DATA PROVIDED:

%%

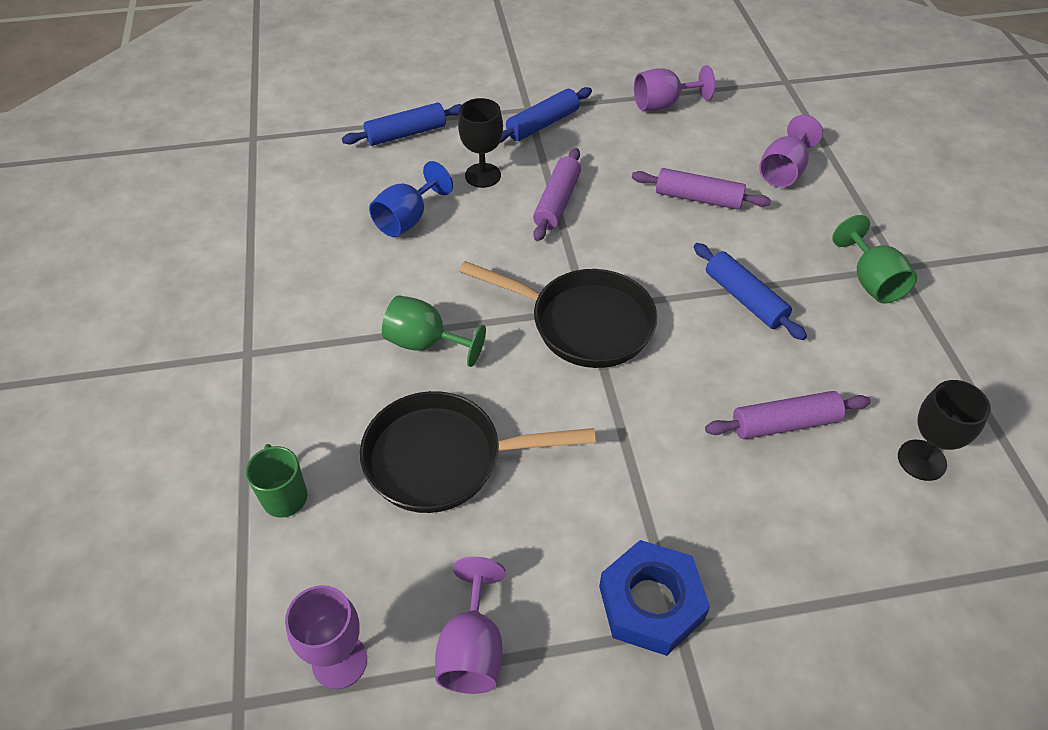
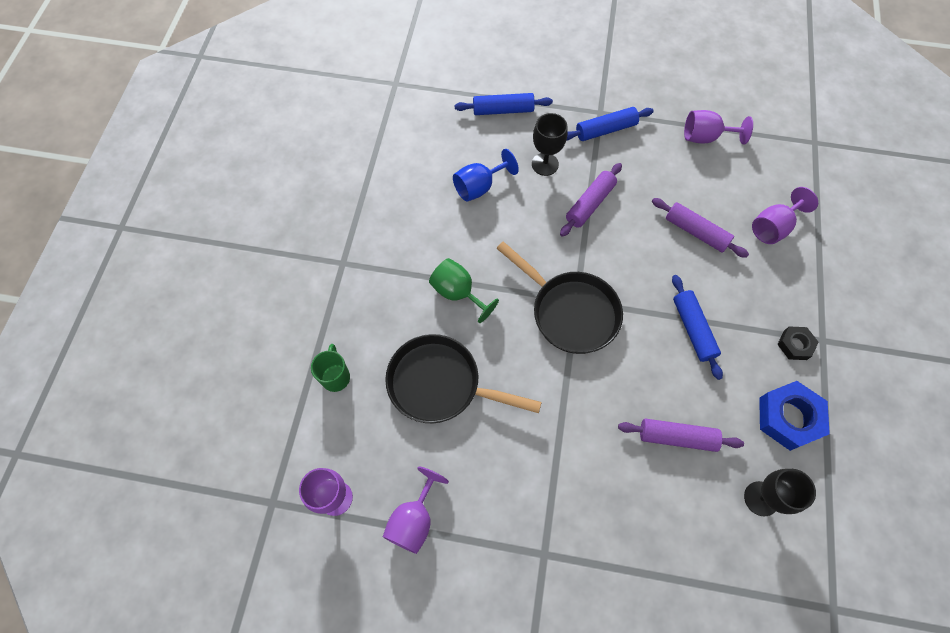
camera: 20 degrees right, 15 degrees up
(651, 603) = (533, 531): blue nut -> blue nut (788, 417)
(871, 281) = (795, 345): green goblet -> black nut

%%

Before handing back the copy, remove the pictures; otherwise print the data exactly.

REPLY TO THE EXERCISE:
camera: 20 degrees right, 15 degrees up
(651, 603) = (533, 531): blue nut -> blue nut (788, 417)
(871, 281) = (795, 345): green goblet -> black nut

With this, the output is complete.